**What the task asks:**
From the line that contains "DIGITS pin CLK: D1 -> D9" to the last line of the entries, write each line out exactly; include both ends and nothing else.

[Provided entries]

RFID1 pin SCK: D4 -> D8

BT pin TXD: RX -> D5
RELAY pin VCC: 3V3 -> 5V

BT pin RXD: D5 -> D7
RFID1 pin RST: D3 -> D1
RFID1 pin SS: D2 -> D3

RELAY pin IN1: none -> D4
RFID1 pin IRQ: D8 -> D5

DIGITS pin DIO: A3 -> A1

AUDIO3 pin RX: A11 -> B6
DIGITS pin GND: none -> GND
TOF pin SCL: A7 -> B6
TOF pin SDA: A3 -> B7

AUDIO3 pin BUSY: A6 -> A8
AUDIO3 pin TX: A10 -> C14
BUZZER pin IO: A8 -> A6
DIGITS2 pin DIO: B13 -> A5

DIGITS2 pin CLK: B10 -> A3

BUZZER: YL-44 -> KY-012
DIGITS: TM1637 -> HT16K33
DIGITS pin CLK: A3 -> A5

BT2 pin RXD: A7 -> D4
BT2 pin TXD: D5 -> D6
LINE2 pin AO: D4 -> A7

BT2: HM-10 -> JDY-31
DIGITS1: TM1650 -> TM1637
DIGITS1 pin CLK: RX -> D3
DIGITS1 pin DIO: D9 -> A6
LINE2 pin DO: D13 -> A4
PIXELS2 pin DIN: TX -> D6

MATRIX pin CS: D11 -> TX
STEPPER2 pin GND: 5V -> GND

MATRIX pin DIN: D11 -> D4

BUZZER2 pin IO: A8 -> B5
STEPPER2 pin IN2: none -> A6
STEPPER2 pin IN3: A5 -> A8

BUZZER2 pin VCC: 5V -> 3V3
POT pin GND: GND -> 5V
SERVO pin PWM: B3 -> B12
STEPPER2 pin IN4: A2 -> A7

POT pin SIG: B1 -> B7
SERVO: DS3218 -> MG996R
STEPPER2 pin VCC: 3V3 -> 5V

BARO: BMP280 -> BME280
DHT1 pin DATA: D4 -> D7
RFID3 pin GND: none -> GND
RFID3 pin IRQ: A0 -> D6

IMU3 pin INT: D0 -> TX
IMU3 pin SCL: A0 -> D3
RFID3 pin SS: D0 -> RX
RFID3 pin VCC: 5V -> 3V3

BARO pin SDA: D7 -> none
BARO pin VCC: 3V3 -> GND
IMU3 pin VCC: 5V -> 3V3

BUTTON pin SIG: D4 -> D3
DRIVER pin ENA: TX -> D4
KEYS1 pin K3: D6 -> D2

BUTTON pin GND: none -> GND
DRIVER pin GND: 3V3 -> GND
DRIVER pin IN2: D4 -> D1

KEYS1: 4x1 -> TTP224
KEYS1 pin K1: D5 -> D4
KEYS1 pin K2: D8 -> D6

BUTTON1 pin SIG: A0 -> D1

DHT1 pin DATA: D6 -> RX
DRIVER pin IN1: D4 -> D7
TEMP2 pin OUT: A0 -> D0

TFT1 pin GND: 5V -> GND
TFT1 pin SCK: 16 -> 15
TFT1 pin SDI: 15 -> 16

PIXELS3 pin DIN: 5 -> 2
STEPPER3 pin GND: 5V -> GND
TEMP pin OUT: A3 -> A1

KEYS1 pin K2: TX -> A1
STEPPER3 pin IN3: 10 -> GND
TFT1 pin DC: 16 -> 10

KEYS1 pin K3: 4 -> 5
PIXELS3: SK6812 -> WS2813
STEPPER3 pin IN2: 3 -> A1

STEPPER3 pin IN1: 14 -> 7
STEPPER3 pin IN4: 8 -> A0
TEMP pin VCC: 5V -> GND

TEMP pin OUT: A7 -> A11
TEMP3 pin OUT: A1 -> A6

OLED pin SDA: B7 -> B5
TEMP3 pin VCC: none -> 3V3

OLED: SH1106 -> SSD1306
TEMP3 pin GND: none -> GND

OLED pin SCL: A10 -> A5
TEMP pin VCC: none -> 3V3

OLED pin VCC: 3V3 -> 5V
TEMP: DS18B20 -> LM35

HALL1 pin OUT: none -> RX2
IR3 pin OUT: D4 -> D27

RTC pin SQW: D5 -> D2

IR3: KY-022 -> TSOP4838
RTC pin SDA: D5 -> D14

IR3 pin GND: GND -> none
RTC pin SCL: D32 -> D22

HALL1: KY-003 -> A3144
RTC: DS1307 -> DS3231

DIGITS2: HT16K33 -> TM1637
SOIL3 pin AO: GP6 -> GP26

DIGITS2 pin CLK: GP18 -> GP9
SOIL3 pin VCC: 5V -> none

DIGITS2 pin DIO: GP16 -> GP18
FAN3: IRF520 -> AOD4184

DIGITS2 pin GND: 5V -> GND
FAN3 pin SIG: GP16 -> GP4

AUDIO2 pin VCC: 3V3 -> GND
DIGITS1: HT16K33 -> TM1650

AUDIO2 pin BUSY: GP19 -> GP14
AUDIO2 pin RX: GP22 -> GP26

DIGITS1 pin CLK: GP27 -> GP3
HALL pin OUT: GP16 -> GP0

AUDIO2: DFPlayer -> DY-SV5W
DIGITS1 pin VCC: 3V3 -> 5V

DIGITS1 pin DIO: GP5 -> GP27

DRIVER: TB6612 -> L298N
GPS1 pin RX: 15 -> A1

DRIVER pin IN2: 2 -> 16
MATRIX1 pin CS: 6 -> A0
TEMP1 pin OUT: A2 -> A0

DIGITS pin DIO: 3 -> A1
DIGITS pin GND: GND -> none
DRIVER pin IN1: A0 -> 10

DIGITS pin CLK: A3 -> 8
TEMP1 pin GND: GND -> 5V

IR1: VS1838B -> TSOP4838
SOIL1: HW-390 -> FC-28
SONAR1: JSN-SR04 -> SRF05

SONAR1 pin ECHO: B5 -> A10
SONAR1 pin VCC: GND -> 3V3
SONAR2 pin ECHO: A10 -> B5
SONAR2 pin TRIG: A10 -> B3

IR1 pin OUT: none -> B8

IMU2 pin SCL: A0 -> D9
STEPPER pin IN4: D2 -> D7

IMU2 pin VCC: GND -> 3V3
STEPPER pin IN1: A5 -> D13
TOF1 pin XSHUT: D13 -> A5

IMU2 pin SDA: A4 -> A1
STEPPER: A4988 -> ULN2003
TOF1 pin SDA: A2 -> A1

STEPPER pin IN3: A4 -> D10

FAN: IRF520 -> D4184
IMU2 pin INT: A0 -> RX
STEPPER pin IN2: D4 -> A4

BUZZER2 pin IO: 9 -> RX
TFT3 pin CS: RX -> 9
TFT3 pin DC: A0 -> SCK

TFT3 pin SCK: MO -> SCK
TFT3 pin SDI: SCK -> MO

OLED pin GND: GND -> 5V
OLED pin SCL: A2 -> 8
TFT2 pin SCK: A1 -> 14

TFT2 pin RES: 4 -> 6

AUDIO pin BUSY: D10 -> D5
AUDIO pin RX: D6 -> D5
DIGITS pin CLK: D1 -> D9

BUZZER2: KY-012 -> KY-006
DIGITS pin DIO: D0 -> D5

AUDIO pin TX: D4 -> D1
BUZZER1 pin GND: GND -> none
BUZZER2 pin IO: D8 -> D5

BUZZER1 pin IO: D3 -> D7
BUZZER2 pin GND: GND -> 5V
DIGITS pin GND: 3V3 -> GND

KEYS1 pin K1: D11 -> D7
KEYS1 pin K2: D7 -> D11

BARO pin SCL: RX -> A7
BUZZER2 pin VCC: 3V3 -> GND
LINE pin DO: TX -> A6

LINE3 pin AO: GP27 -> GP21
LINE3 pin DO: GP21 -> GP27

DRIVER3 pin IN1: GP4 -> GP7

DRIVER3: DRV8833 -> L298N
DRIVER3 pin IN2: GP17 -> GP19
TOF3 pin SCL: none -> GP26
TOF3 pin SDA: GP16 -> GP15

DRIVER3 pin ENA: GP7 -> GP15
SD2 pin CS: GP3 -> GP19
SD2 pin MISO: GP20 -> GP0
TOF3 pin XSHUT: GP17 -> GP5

[/Provided entries]

**Result for this exercise:**
DIGITS pin CLK: D1 -> D9

BUZZER2: KY-012 -> KY-006
DIGITS pin DIO: D0 -> D5

AUDIO pin TX: D4 -> D1
BUZZER1 pin GND: GND -> none
BUZZER2 pin IO: D8 -> D5

BUZZER1 pin IO: D3 -> D7
BUZZER2 pin GND: GND -> 5V
DIGITS pin GND: 3V3 -> GND

KEYS1 pin K1: D11 -> D7
KEYS1 pin K2: D7 -> D11

BARO pin SCL: RX -> A7
BUZZER2 pin VCC: 3V3 -> GND
LINE pin DO: TX -> A6

LINE3 pin AO: GP27 -> GP21
LINE3 pin DO: GP21 -> GP27

DRIVER3 pin IN1: GP4 -> GP7

DRIVER3: DRV8833 -> L298N
DRIVER3 pin IN2: GP17 -> GP19
TOF3 pin SCL: none -> GP26
TOF3 pin SDA: GP16 -> GP15

DRIVER3 pin ENA: GP7 -> GP15
SD2 pin CS: GP3 -> GP19
SD2 pin MISO: GP20 -> GP0
TOF3 pin XSHUT: GP17 -> GP5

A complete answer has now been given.